In the answer, each line must appear exactly as in the records, and no picture may appear.

┌────────

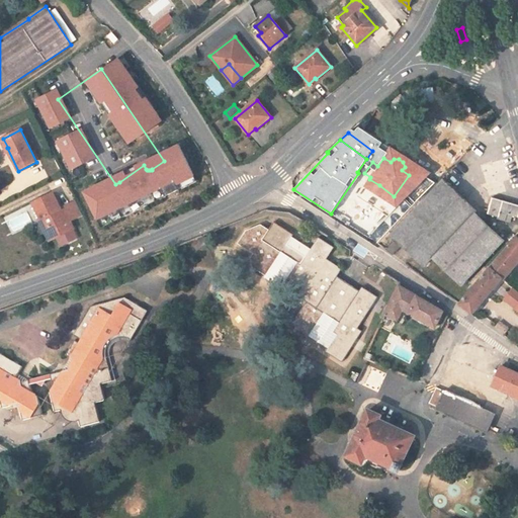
[(150,195),(139,178),(152,170),(150,170),(149,170),(148,170),(147,170),(146,169),(144,165),(119,182),(136,204),(150,195)]
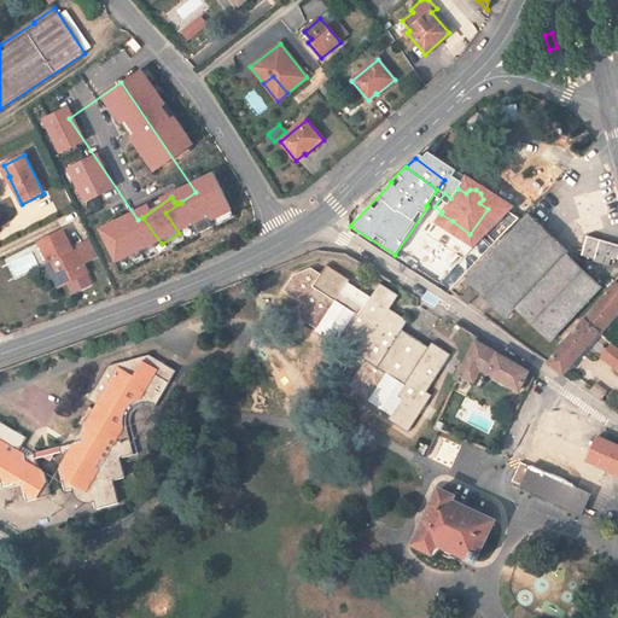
[(517,307),(552,340),(602,289),(566,254),(569,251),(530,214),(467,280),(507,318),(517,307)]
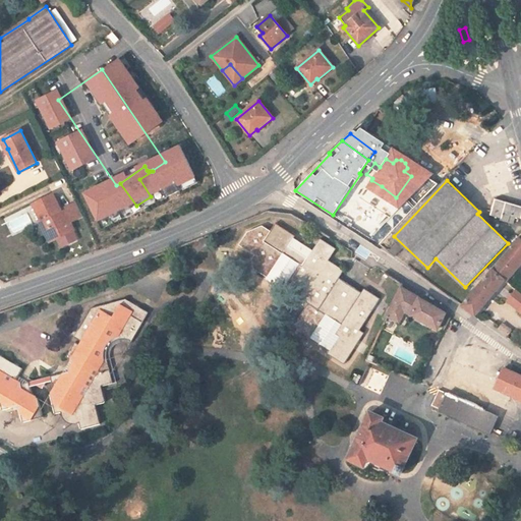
[(63,209),(60,211),(53,194),(34,204),(46,229),(50,226),(56,239),(57,238),(60,245),(64,246),(75,241),(76,237),(73,230),(70,222),(82,216),(76,203),(64,209),(63,209)]
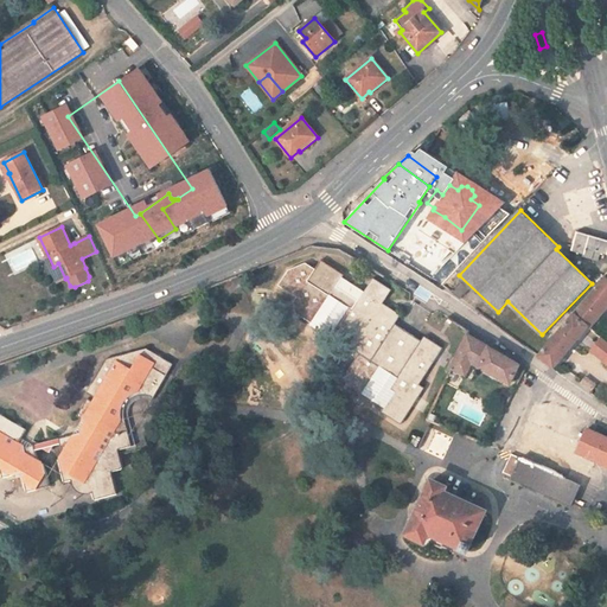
[(126,274),(145,260),(126,231),(106,244),(126,274)]
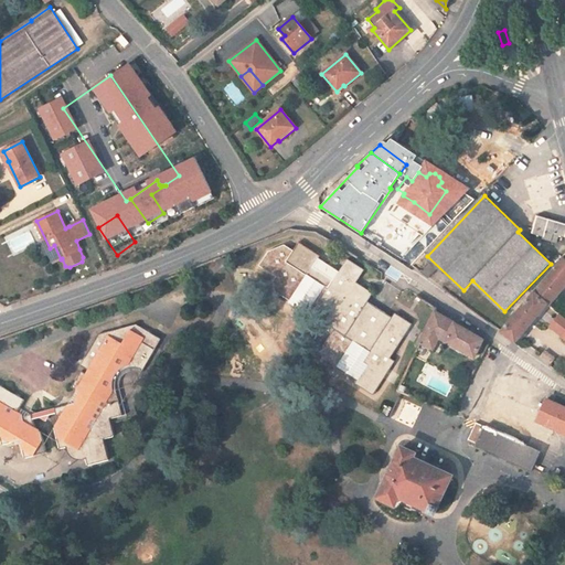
[(564,236),(564,223),(537,215),(532,233),(543,237),(543,238),(556,243),(558,235),(564,236)]
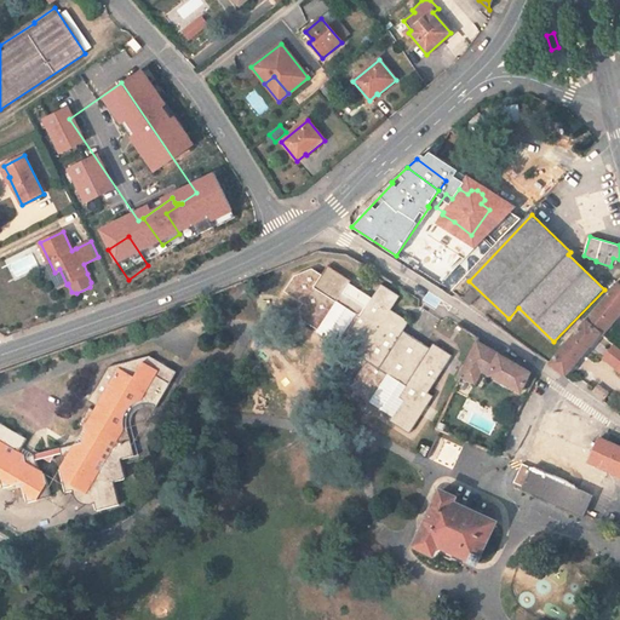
[(452,273),(440,285),(452,292),(493,250),(482,240),(476,248),(475,247),(451,271),(452,273)]
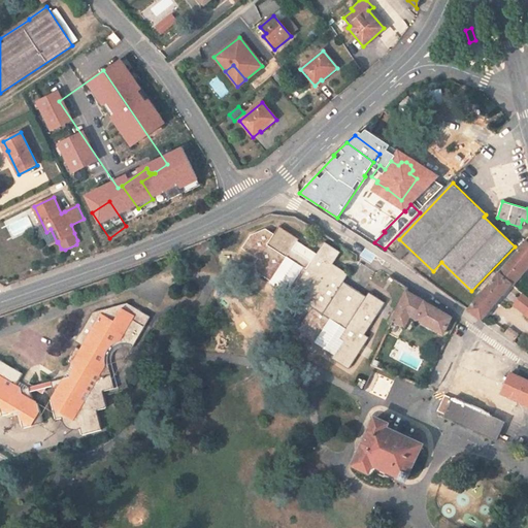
[(336,353),(332,359),(349,369),(369,337),(365,334),(386,303),(369,293),(367,297),(344,282),(349,274),(333,264),(341,252),(325,241),(311,262),(293,249),(300,238),(279,225),(275,233),(267,228),(252,234),(243,246),(259,257),(256,262),(258,271),(272,281),(288,257),(303,267),(293,283),(308,293),(303,301),(312,307),(299,329),(317,340),(331,320),(345,329),(338,340),(342,342),(336,353)]
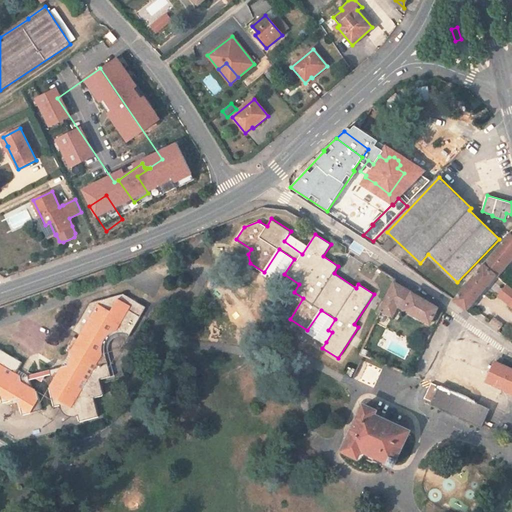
[(49,238),(55,235),(49,222),(45,225),(43,226),(49,238)]
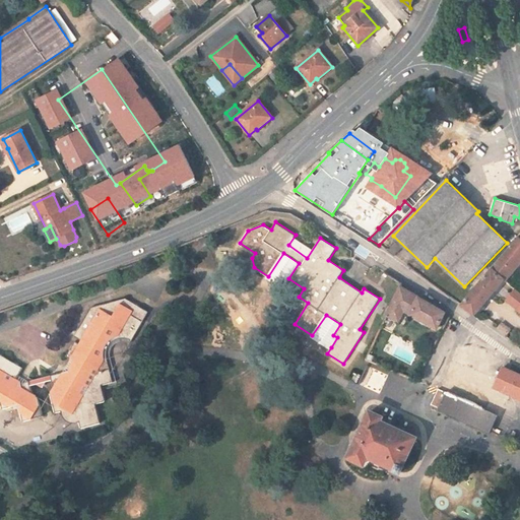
[(519,240),(517,238),(491,269),(492,269),(505,280),(519,261),(519,240)]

└────────

** Answer box **
[(150,195),(139,178),(152,170),(150,170),(149,170),(148,170),(147,170),(146,169),(144,165),(119,182),(136,204),(150,195)]
[(517,307),(552,340),(602,289),(566,254),(569,251),(530,214),(467,280),(507,318),(517,307)]
[(63,209),(60,211),(53,194),(34,204),(46,229),(50,226),(56,239),(57,238),(60,245),(64,246),(75,241),(76,237),(73,230),(70,222),(82,216),(76,203),(64,209),(63,209)]
[(126,274),(145,260),(126,231),(106,244),(126,274)]
[(564,236),(564,223),(537,215),(532,233),(543,237),(543,238),(556,243),(558,235),(564,236)]
[(452,273),(440,285),(452,292),(493,250),(482,240),(476,248),(475,247),(451,271),(452,273)]
[(336,353),(332,359),(349,369),(369,337),(365,334),(386,303),(369,293),(367,297),(344,282),(349,274),(333,264),(341,252),(325,241),(311,262),(293,249),(300,238),(279,225),(275,233),(267,228),(252,234),(243,246),(259,257),(256,262),(258,271),(272,281),(288,257),(303,267),(293,283),(308,293),(303,301),(312,307),(299,329),(317,340),(331,320),(345,329),(338,340),(342,342),(336,353)]
[(49,238),(55,235),(49,222),(45,225),(43,226),(49,238)]
[(519,240),(517,238),(491,269),(492,269),(505,280),(519,261),(519,240)]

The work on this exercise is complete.